[Provided entries]

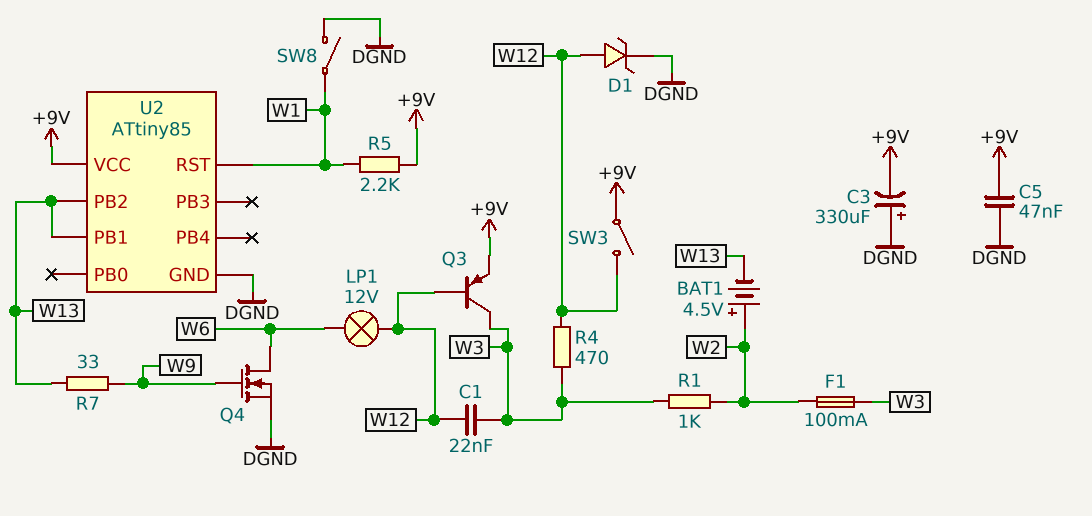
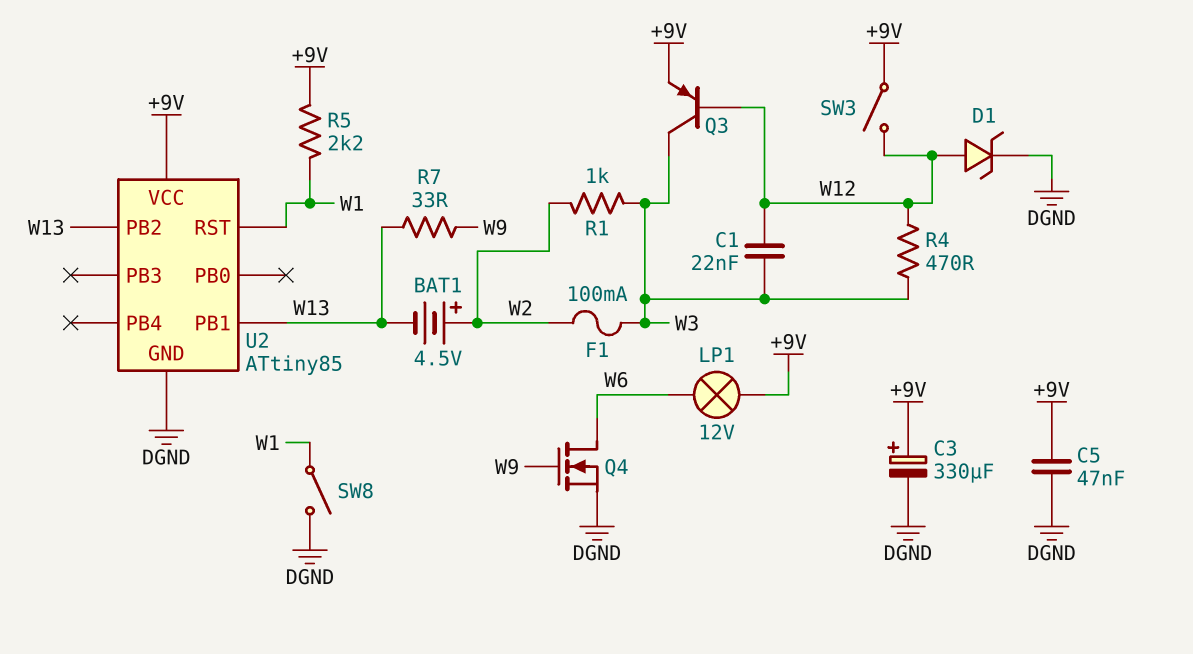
C3: 330uF (plus DGND, minus +9V) -> 330uF (plus +9V, minus DGND)
LP1: lamp 12V (W6, W12) -> lamp 12V (+9V, W6)

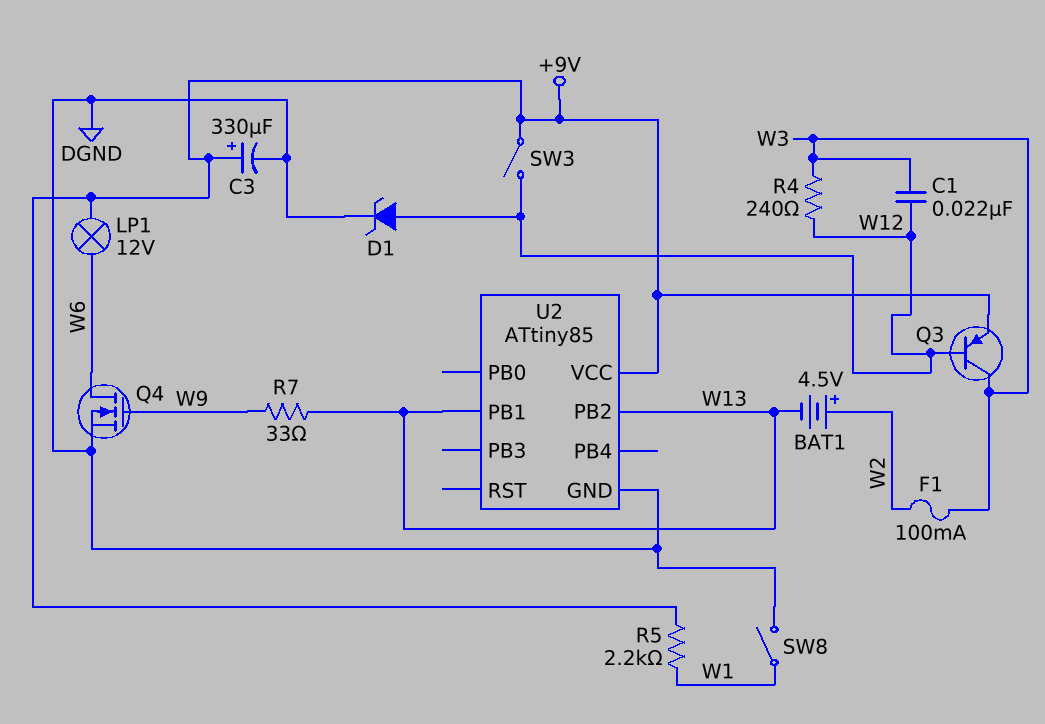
C5: 47nF (+9V, DGND) -> none
R1: 1k (W2, W3) -> none
R4: 470 (W3, W12) -> 240 (W3, W12)
U2 pin RST: W1 -> none

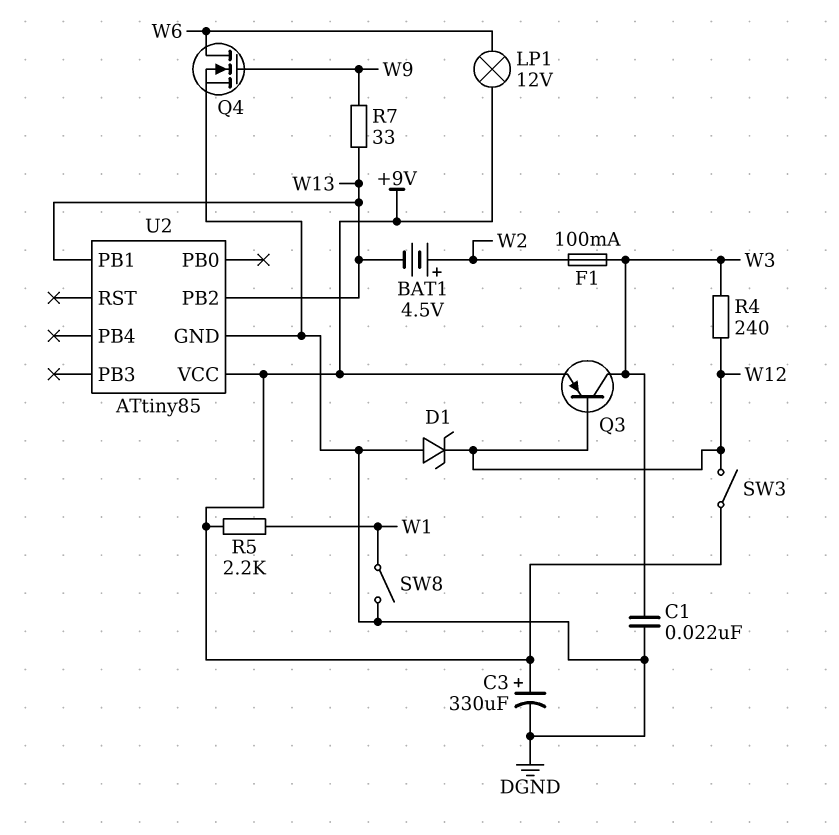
C1: 22nF (W3, W12) -> 22nF (DGND, W3)
D1: zener (A W12, K DGND) -> zener (A DGND, K W12)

[/Provided entries]

* **What the exercise asks**: The expected output is exactly the lines from the one containing "R4: 470 (W3, W12) -> 240 (W3, W12)" through the last line of the listing, both included, with every picture left out.

* **Solution to the problem**:
R4: 470 (W3, W12) -> 240 (W3, W12)
U2 pin RST: W1 -> none

C1: 22nF (W3, W12) -> 22nF (DGND, W3)
D1: zener (A W12, K DGND) -> zener (A DGND, K W12)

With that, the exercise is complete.